» **Required work**
Print all the entries verbatim.

» **Data for review**

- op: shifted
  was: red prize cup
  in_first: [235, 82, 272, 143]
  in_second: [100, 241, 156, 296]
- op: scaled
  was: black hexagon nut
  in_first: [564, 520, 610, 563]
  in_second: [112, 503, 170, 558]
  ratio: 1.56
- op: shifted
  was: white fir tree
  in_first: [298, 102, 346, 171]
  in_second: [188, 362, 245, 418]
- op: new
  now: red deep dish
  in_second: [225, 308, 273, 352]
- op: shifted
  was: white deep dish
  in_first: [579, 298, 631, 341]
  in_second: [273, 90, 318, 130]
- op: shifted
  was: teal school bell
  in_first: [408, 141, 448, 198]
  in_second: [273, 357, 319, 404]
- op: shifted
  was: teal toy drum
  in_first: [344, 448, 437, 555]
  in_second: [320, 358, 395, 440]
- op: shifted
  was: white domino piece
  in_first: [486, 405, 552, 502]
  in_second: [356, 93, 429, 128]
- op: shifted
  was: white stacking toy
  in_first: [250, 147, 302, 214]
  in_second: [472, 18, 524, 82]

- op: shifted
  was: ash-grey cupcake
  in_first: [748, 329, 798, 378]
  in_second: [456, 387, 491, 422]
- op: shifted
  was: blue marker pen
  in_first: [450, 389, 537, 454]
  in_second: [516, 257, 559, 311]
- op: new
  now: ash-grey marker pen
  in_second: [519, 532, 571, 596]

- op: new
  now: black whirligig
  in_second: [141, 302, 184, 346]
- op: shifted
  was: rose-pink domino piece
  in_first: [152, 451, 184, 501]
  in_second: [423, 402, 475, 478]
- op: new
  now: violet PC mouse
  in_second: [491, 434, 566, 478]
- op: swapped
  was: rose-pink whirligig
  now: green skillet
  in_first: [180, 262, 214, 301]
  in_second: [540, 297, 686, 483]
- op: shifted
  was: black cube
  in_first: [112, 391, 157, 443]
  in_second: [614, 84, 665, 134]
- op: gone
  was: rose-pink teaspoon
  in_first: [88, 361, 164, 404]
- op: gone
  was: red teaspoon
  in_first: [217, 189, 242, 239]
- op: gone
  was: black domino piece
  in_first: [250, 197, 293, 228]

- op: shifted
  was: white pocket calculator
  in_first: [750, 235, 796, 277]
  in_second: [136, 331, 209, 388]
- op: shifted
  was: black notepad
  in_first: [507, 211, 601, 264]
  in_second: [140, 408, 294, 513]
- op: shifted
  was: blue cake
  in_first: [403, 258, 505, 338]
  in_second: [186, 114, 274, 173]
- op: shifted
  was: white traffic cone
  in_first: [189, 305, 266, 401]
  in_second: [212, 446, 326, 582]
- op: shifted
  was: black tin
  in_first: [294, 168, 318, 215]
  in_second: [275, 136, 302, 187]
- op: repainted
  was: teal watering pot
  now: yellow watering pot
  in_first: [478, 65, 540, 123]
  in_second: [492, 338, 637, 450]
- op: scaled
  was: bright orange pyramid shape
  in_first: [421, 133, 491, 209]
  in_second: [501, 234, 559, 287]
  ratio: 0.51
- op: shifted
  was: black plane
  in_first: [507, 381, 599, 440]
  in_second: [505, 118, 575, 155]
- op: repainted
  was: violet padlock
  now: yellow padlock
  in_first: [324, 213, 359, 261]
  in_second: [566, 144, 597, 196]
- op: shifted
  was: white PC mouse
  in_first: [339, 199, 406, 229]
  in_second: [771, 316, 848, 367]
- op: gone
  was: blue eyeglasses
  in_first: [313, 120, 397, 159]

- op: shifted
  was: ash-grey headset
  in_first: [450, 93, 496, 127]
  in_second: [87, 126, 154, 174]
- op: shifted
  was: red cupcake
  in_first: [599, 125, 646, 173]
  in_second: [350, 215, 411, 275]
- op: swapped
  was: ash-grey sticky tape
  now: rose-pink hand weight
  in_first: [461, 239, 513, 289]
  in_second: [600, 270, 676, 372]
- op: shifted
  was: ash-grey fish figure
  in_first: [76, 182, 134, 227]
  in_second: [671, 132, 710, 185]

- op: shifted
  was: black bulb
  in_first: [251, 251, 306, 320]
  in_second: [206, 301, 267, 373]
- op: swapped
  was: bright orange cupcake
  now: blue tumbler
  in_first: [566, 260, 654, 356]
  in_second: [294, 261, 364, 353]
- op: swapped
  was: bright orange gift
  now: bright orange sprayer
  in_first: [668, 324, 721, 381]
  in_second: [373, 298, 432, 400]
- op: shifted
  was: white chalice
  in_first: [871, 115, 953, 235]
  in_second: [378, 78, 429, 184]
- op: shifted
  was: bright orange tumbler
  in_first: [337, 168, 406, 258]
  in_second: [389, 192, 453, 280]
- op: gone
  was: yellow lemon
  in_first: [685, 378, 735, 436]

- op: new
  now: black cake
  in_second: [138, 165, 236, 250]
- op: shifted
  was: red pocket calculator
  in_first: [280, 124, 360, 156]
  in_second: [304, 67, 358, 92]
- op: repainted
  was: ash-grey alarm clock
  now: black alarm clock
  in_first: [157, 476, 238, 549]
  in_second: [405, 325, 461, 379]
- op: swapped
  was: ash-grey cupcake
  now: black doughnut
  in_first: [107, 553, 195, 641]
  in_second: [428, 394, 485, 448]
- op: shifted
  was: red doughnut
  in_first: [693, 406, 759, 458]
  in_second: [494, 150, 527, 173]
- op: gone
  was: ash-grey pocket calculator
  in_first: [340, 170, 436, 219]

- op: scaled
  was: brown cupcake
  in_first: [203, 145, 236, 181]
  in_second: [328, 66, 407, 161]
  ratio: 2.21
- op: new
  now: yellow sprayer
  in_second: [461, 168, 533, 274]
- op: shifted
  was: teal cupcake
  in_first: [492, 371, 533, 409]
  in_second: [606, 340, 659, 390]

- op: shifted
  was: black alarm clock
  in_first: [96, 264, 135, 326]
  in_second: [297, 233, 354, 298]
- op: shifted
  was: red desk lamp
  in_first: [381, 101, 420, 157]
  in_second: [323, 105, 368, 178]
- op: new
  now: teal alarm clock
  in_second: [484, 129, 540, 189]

» **Task response**
- op: shifted
  was: red prize cup
  in_first: [235, 82, 272, 143]
  in_second: [100, 241, 156, 296]
- op: scaled
  was: black hexagon nut
  in_first: [564, 520, 610, 563]
  in_second: [112, 503, 170, 558]
  ratio: 1.56
- op: shifted
  was: white fir tree
  in_first: [298, 102, 346, 171]
  in_second: [188, 362, 245, 418]
- op: new
  now: red deep dish
  in_second: [225, 308, 273, 352]
- op: shifted
  was: white deep dish
  in_first: [579, 298, 631, 341]
  in_second: [273, 90, 318, 130]
- op: shifted
  was: teal school bell
  in_first: [408, 141, 448, 198]
  in_second: [273, 357, 319, 404]
- op: shifted
  was: teal toy drum
  in_first: [344, 448, 437, 555]
  in_second: [320, 358, 395, 440]
- op: shifted
  was: white domino piece
  in_first: [486, 405, 552, 502]
  in_second: [356, 93, 429, 128]
- op: shifted
  was: white stacking toy
  in_first: [250, 147, 302, 214]
  in_second: [472, 18, 524, 82]

- op: shifted
  was: ash-grey cupcake
  in_first: [748, 329, 798, 378]
  in_second: [456, 387, 491, 422]
- op: shifted
  was: blue marker pen
  in_first: [450, 389, 537, 454]
  in_second: [516, 257, 559, 311]
- op: new
  now: ash-grey marker pen
  in_second: [519, 532, 571, 596]

- op: new
  now: black whirligig
  in_second: [141, 302, 184, 346]
- op: shifted
  was: rose-pink domino piece
  in_first: [152, 451, 184, 501]
  in_second: [423, 402, 475, 478]
- op: new
  now: violet PC mouse
  in_second: [491, 434, 566, 478]
- op: swapped
  was: rose-pink whirligig
  now: green skillet
  in_first: [180, 262, 214, 301]
  in_second: [540, 297, 686, 483]
- op: shifted
  was: black cube
  in_first: [112, 391, 157, 443]
  in_second: [614, 84, 665, 134]
- op: gone
  was: rose-pink teaspoon
  in_first: [88, 361, 164, 404]
- op: gone
  was: red teaspoon
  in_first: [217, 189, 242, 239]
- op: gone
  was: black domino piece
  in_first: [250, 197, 293, 228]

- op: shifted
  was: white pocket calculator
  in_first: [750, 235, 796, 277]
  in_second: [136, 331, 209, 388]
- op: shifted
  was: black notepad
  in_first: [507, 211, 601, 264]
  in_second: [140, 408, 294, 513]
- op: shifted
  was: blue cake
  in_first: [403, 258, 505, 338]
  in_second: [186, 114, 274, 173]
- op: shifted
  was: white traffic cone
  in_first: [189, 305, 266, 401]
  in_second: [212, 446, 326, 582]
- op: shifted
  was: black tin
  in_first: [294, 168, 318, 215]
  in_second: [275, 136, 302, 187]
- op: repainted
  was: teal watering pot
  now: yellow watering pot
  in_first: [478, 65, 540, 123]
  in_second: [492, 338, 637, 450]
- op: scaled
  was: bright orange pyramid shape
  in_first: [421, 133, 491, 209]
  in_second: [501, 234, 559, 287]
  ratio: 0.51
- op: shifted
  was: black plane
  in_first: [507, 381, 599, 440]
  in_second: [505, 118, 575, 155]
- op: repainted
  was: violet padlock
  now: yellow padlock
  in_first: [324, 213, 359, 261]
  in_second: [566, 144, 597, 196]
- op: shifted
  was: white PC mouse
  in_first: [339, 199, 406, 229]
  in_second: [771, 316, 848, 367]
- op: gone
  was: blue eyeglasses
  in_first: [313, 120, 397, 159]

- op: shifted
  was: ash-grey headset
  in_first: [450, 93, 496, 127]
  in_second: [87, 126, 154, 174]
- op: shifted
  was: red cupcake
  in_first: [599, 125, 646, 173]
  in_second: [350, 215, 411, 275]
- op: swapped
  was: ash-grey sticky tape
  now: rose-pink hand weight
  in_first: [461, 239, 513, 289]
  in_second: [600, 270, 676, 372]
- op: shifted
  was: ash-grey fish figure
  in_first: [76, 182, 134, 227]
  in_second: [671, 132, 710, 185]

- op: shifted
  was: black bulb
  in_first: [251, 251, 306, 320]
  in_second: [206, 301, 267, 373]
- op: swapped
  was: bright orange cupcake
  now: blue tumbler
  in_first: [566, 260, 654, 356]
  in_second: [294, 261, 364, 353]
- op: swapped
  was: bright orange gift
  now: bright orange sprayer
  in_first: [668, 324, 721, 381]
  in_second: [373, 298, 432, 400]
- op: shifted
  was: white chalice
  in_first: [871, 115, 953, 235]
  in_second: [378, 78, 429, 184]
- op: shifted
  was: bright orange tumbler
  in_first: [337, 168, 406, 258]
  in_second: [389, 192, 453, 280]
- op: gone
  was: yellow lemon
  in_first: [685, 378, 735, 436]

- op: new
  now: black cake
  in_second: [138, 165, 236, 250]
- op: shifted
  was: red pocket calculator
  in_first: [280, 124, 360, 156]
  in_second: [304, 67, 358, 92]
- op: repainted
  was: ash-grey alarm clock
  now: black alarm clock
  in_first: [157, 476, 238, 549]
  in_second: [405, 325, 461, 379]
- op: swapped
  was: ash-grey cupcake
  now: black doughnut
  in_first: [107, 553, 195, 641]
  in_second: [428, 394, 485, 448]
- op: shifted
  was: red doughnut
  in_first: [693, 406, 759, 458]
  in_second: [494, 150, 527, 173]
- op: gone
  was: ash-grey pocket calculator
  in_first: [340, 170, 436, 219]

- op: scaled
  was: brown cupcake
  in_first: [203, 145, 236, 181]
  in_second: [328, 66, 407, 161]
  ratio: 2.21
- op: new
  now: yellow sprayer
  in_second: [461, 168, 533, 274]
- op: shifted
  was: teal cupcake
  in_first: [492, 371, 533, 409]
  in_second: [606, 340, 659, 390]

- op: shifted
  was: black alarm clock
  in_first: [96, 264, 135, 326]
  in_second: [297, 233, 354, 298]
- op: shifted
  was: red desk lamp
  in_first: [381, 101, 420, 157]
  in_second: [323, 105, 368, 178]
- op: new
  now: teal alarm clock
  in_second: [484, 129, 540, 189]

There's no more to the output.